(ABOUT THIS EXERCISE) Copy only the lines between the one containing "VR1: 50k (+12V, COM, wiper" and the end of the records, both included, leaving out pictures.

Records excerpted from a collection
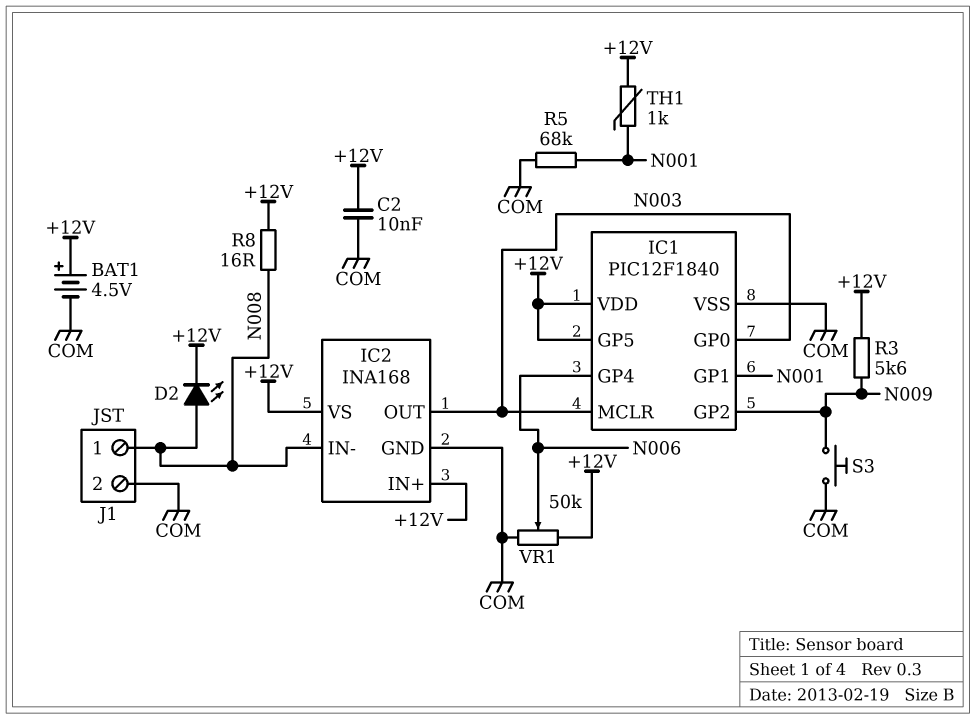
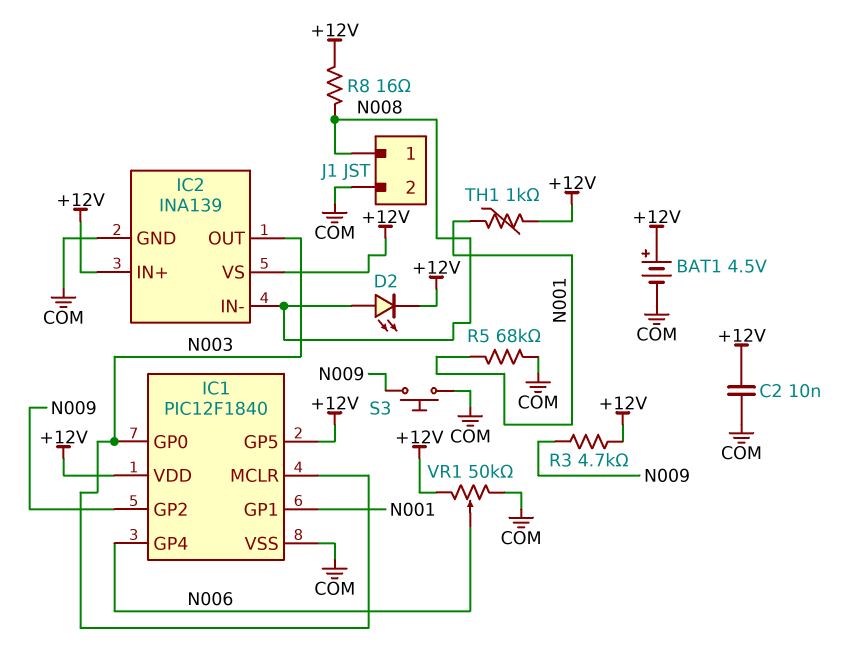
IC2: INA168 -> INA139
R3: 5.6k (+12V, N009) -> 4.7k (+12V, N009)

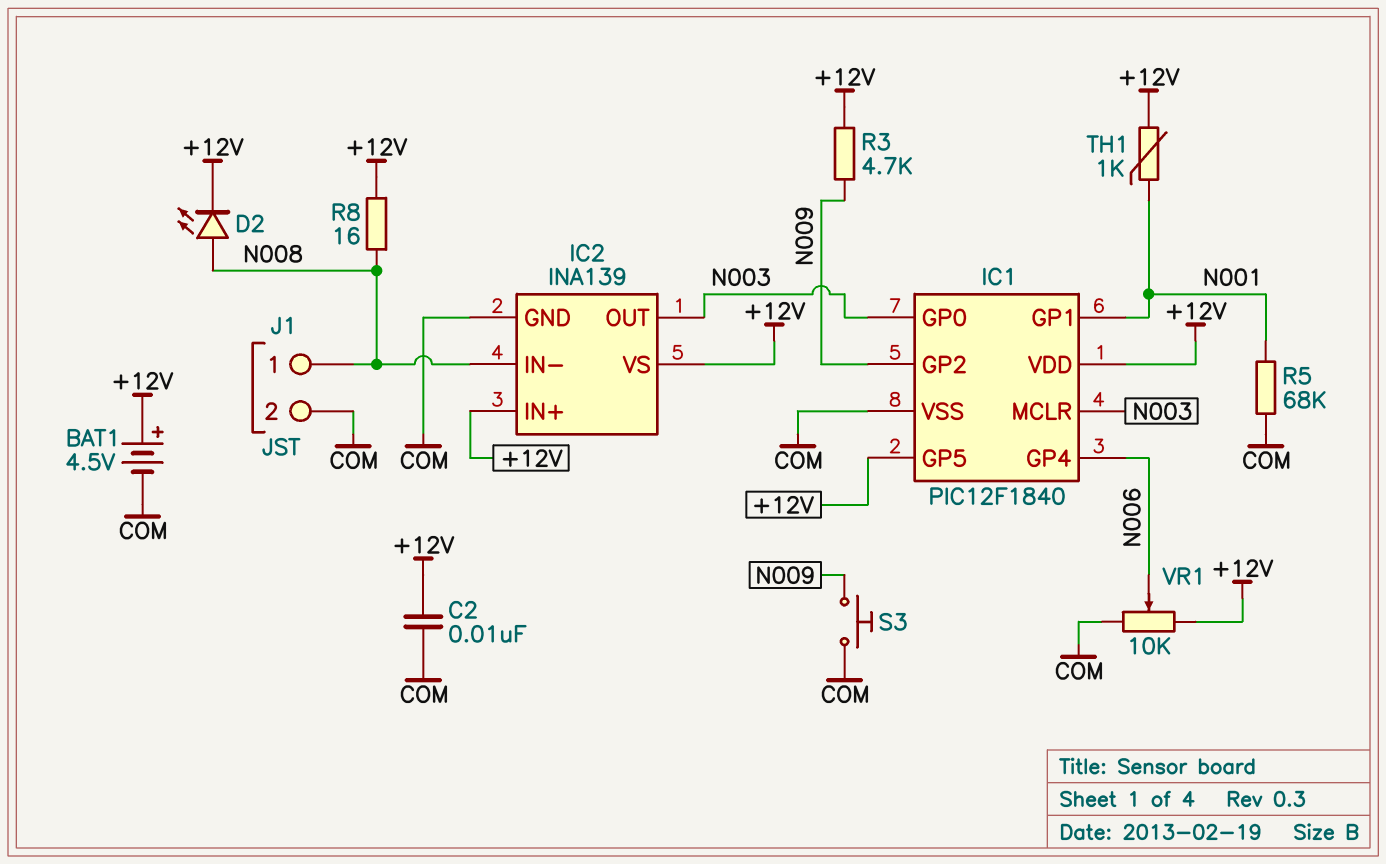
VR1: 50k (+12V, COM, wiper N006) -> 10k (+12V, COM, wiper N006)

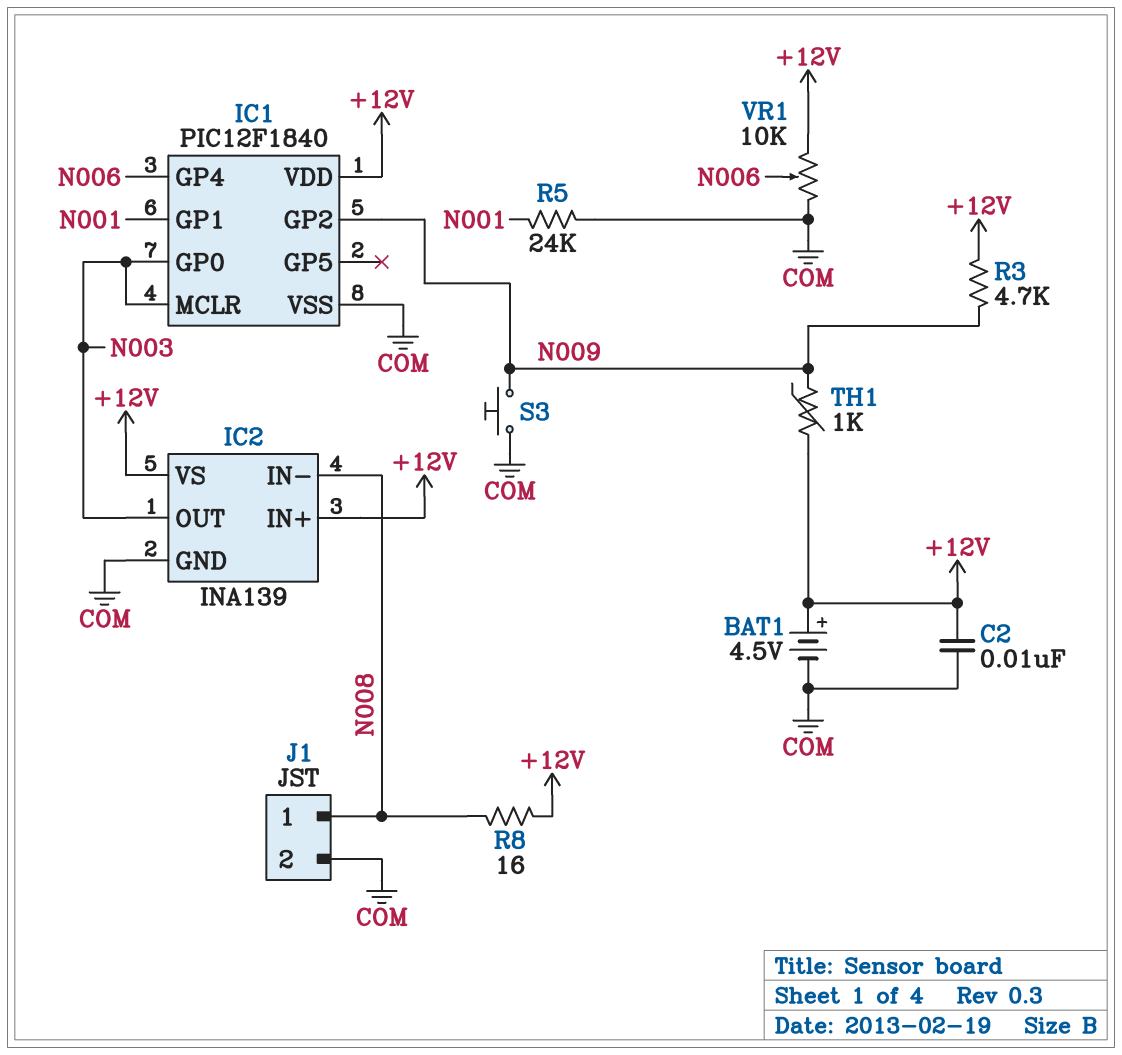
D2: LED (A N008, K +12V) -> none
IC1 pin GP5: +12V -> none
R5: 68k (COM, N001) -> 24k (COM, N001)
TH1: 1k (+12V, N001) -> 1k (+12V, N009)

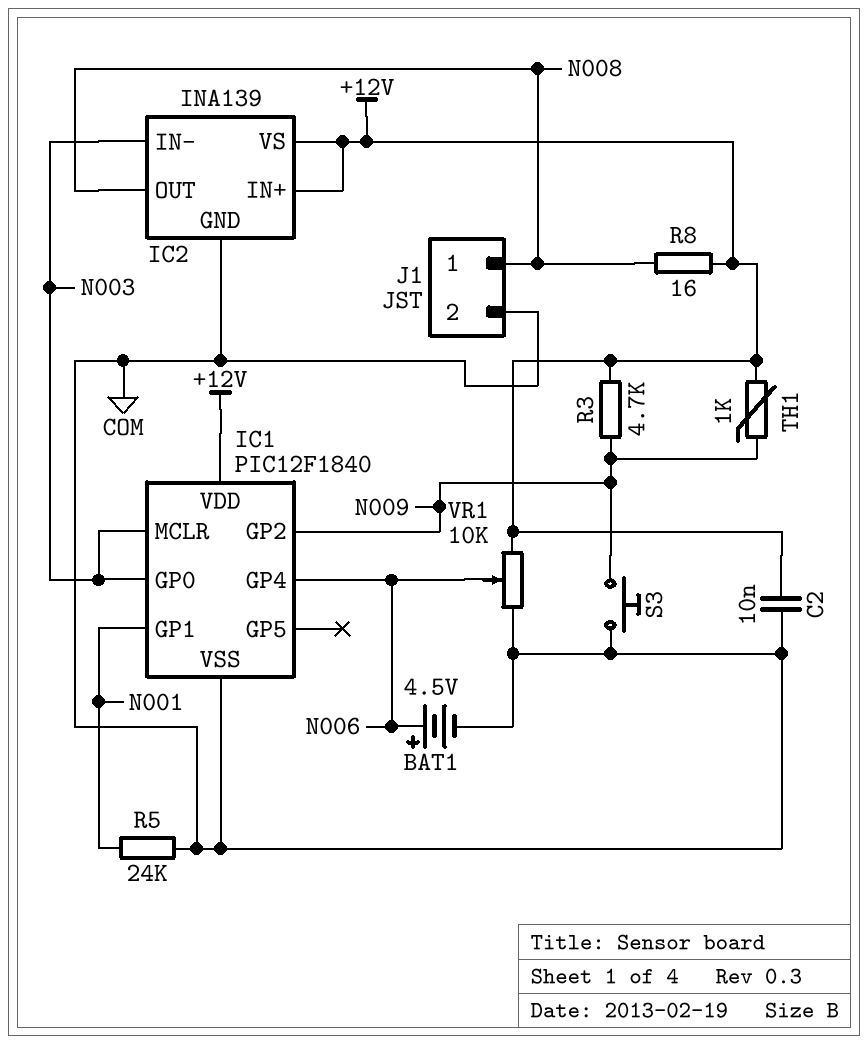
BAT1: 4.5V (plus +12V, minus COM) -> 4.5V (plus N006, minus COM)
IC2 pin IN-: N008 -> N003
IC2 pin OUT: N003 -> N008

(SOLVED EXERCISE)
VR1: 50k (+12V, COM, wiper N006) -> 10k (+12V, COM, wiper N006)

D2: LED (A N008, K +12V) -> none
IC1 pin GP5: +12V -> none
R5: 68k (COM, N001) -> 24k (COM, N001)
TH1: 1k (+12V, N001) -> 1k (+12V, N009)

BAT1: 4.5V (plus +12V, minus COM) -> 4.5V (plus N006, minus COM)
IC2 pin IN-: N008 -> N003
IC2 pin OUT: N003 -> N008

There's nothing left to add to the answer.